▸ YOUR GOAL
Output every line of the records below as a numbered list, leaving out the blank lines.

Spatial relationship data:
——————————

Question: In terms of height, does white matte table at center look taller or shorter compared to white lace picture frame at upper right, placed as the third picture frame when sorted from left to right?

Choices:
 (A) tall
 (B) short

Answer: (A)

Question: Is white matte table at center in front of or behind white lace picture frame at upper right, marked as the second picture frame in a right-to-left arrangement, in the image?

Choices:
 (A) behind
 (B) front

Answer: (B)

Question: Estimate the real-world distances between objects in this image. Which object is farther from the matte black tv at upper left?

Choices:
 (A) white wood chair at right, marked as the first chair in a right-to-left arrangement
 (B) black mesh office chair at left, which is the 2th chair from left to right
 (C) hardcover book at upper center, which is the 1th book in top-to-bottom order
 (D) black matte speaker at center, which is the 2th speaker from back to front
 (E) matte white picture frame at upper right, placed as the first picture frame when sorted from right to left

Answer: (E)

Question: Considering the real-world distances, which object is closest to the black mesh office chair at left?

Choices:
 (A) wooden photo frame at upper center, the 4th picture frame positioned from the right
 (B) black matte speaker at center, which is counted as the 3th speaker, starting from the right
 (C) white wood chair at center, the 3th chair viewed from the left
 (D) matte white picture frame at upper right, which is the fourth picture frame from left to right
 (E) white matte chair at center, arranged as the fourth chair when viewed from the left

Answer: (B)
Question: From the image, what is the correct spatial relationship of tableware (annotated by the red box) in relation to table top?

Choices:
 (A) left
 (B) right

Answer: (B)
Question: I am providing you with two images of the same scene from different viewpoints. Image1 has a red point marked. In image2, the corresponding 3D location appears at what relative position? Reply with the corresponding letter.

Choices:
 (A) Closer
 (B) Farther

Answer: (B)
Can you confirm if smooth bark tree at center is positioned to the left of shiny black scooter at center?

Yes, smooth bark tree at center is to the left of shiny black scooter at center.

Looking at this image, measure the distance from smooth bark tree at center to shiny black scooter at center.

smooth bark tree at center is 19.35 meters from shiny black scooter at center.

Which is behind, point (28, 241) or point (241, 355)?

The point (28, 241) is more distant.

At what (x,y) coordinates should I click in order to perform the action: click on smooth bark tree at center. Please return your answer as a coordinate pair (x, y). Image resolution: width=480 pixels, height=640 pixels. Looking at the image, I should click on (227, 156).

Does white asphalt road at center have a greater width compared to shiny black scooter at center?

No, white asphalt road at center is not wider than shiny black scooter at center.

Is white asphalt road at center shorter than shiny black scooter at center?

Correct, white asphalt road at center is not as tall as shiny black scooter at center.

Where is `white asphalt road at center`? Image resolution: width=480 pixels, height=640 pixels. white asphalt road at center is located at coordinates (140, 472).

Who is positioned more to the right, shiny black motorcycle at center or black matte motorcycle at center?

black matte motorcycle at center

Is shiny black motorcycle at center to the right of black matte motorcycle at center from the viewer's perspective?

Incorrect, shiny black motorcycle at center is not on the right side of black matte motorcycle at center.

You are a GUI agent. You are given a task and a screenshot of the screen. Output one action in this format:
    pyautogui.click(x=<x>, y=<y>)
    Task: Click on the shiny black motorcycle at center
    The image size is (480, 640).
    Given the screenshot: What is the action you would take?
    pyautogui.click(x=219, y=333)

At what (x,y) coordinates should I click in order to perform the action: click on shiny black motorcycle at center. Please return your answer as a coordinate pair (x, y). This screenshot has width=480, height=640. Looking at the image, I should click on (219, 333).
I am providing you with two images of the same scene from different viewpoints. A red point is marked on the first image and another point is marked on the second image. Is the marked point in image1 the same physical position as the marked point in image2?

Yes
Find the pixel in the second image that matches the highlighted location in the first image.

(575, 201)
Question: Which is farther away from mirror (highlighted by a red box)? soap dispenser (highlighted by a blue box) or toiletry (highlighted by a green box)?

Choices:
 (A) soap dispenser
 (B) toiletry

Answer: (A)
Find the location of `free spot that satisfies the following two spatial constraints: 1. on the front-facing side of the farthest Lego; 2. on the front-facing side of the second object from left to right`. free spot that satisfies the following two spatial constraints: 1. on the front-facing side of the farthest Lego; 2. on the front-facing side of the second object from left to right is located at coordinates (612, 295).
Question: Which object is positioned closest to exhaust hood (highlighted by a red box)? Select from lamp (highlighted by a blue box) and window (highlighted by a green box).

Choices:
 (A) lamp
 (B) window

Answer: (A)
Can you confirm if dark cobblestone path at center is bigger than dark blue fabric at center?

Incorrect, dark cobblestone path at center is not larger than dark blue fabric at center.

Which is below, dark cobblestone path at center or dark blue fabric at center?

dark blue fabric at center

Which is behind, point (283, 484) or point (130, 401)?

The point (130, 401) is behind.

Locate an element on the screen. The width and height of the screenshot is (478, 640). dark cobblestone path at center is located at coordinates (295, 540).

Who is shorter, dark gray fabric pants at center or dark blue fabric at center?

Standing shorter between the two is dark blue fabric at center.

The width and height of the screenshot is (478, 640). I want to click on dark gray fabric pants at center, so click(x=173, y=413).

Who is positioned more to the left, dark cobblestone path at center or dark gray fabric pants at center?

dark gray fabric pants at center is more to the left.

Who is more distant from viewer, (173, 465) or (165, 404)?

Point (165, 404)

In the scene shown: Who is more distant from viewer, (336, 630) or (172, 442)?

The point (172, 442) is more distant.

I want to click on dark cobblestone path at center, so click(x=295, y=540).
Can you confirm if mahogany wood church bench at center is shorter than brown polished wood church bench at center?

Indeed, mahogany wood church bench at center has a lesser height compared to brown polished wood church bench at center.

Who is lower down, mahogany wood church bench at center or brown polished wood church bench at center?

——————————

▸ WORKED ANSWER
1. Question: In terms of height, does white matte table at center look taller or shorter compared to white lace picture frame at upper right, placed as the third picture frame when sorted from left to right?
2. Choices:
3.  (A) tall
4.  (B) short
5. Answer: (A)
6. Question: Is white matte table at center in front of or behind white lace picture frame at upper right, marked as the second picture frame in a right-to-left arrangement, in the image?
7. Choices:
8.  (A) behind
9.  (B) front
10. Answer: (B)
11. Question: Estimate the real-world distances between objects in this image. Which object is farther from the matte black tv at upper left?
12. Choices:
13.  (A) white wood chair at right, marked as the first chair in a right-to-left arrangement
14.  (B) black mesh office chair at left, which is the 2th chair from left to right
15.  (C) hardcover book at upper center, which is the 1th book in top-to-bottom order
16.  (D) black matte speaker at center, which is the 2th speaker from back to front
17.  (E) matte white picture frame at upper right, placed as the first picture frame when sorted from right to left
18. Answer: (E)
19. Question: Considering the real-world distances, which object is closest to the black mesh office chair at left?
20. Choices:
21.  (A) wooden photo frame at upper center, the 4th picture frame positioned from the right
22.  (B) black matte speaker at center, which is counted as the 3th speaker, starting from the right
23.  (C) white wood chair at center, the 3th chair viewed from the left
24.  (D) matte white picture frame at upper right, which is the fourth picture frame from left to right
25.  (E) white matte chair at center, arranged as the fourth chair when viewed from the left
26. Answer: (B)
27. Question: From the image, what is the correct spatial relationship of tableware (annotated by the red box) in relation to table top?
28. Choices:
29.  (A) left
30.  (B) right
31. Answer: (B)
32. Question: I am providing you with two images of the same scene from different viewpoints. Image1 has a red point marked. In image2, the corresponding 3D location appears at what relative position? Reply with the corresponding letter.
33. Choices:
34.  (A) Closer
35.  (B) Farther
36. Answer: (B)
37. Can you confirm if smooth bark tree at center is positioned to the left of shiny black scooter at center?
38. Yes, smooth bark tree at center is to the left of shiny black scooter at center.
39. Looking at this image, measure the distance from smooth bark tree at center to shiny black scooter at center.
40. smooth bark tree at center is 19.35 meters from shiny black scooter at center.
41. Which is behind, point (28, 241) or point (241, 355)?
42. The point (28, 241) is more distant.
43. At what (x,y) coordinates should I click in order to perform the action: click on smooth bark tree at center. Please return your answer as a coordinate pair (x, y). Image resolution: width=480 pixels, height=640 pixels. Looking at the image, I should click on (227, 156).
44. Does white asphalt road at center have a greater width compared to shiny black scooter at center?
45. No, white asphalt road at center is not wider than shiny black scooter at center.
46. Is white asphalt road at center shorter than shiny black scooter at center?
47. Correct, white asphalt road at center is not as tall as shiny black scooter at center.
48. Where is `white asphalt road at center`? Image resolution: width=480 pixels, height=640 pixels. white asphalt road at center is located at coordinates (140, 472).
49. Who is positioned more to the right, shiny black motorcycle at center or black matte motorcycle at center?
50. black matte motorcycle at center
51. Is shiny black motorcycle at center to the right of black matte motorcycle at center from the viewer's perspective?
52. Incorrect, shiny black motorcycle at center is not on the right side of black matte motorcycle at center.
53. You are a GUI agent. You are given a task and a screenshot of the screen. Output one action in this format:
54.     pyautogui.click(x=<x>, y=<y>)
55.     Task: Click on the shiny black motorcycle at center
56.     The image size is (480, 640).
57.     Given the screenshot: What is the action you would take?
58.     pyautogui.click(x=219, y=333)
59. At what (x,y) coordinates should I click in order to perform the action: click on shiny black motorcycle at center. Please return your answer as a coordinate pair (x, y). This screenshot has width=480, height=640. Looking at the image, I should click on (219, 333).
60. I am providing you with two images of the same scene from different viewpoints. A red point is marked on the first image and another point is marked on the second image. Is the marked point in image1 the same physical position as the marked point in image2?
61. Yes
62. Find the pixel in the second image that matches the highlighted location in the first image.
63. (575, 201)
64. Question: Which is farther away from mirror (highlighted by a red box)? soap dispenser (highlighted by a blue box) or toiletry (highlighted by a green box)?
65. Choices:
66.  (A) soap dispenser
67.  (B) toiletry
68. Answer: (A)
69. Find the location of `free spot that satisfies the following two spatial constraints: 1. on the front-facing side of the farthest Lego; 2. on the front-facing side of the second object from left to right`. free spot that satisfies the following two spatial constraints: 1. on the front-facing side of the farthest Lego; 2. on the front-facing side of the second object from left to right is located at coordinates (612, 295).
70. Question: Which object is positioned closest to exhaust hood (highlighted by a red box)? Select from lamp (highlighted by a blue box) and window (highlighted by a green box).
71. Choices:
72.  (A) lamp
73.  (B) window
74. Answer: (A)
75. Can you confirm if dark cobblestone path at center is bigger than dark blue fabric at center?
76. Incorrect, dark cobblestone path at center is not larger than dark blue fabric at center.
77. Which is below, dark cobblestone path at center or dark blue fabric at center?
78. dark blue fabric at center
79. Which is behind, point (283, 484) or point (130, 401)?
80. The point (130, 401) is behind.
81. Locate an element on the screen. The width and height of the screenshot is (478, 640). dark cobblestone path at center is located at coordinates (295, 540).
82. Who is shorter, dark gray fabric pants at center or dark blue fabric at center?
83. Standing shorter between the two is dark blue fabric at center.
84. The width and height of the screenshot is (478, 640). I want to click on dark gray fabric pants at center, so click(x=173, y=413).
85. Who is positioned more to the left, dark cobblestone path at center or dark gray fabric pants at center?
86. dark gray fabric pants at center is more to the left.
87. Who is more distant from viewer, (173, 465) or (165, 404)?
88. Point (165, 404)
89. In the scene shown: Who is more distant from viewer, (336, 630) or (172, 442)?
90. The point (172, 442) is more distant.
91. I want to click on dark cobblestone path at center, so click(x=295, y=540).
92. Can you confirm if mahogany wood church bench at center is shorter than brown polished wood church bench at center?
93. Indeed, mahogany wood church bench at center has a lesser height compared to brown polished wood church bench at center.
94. Who is lower down, mahogany wood church bench at center or brown polished wood church bench at center?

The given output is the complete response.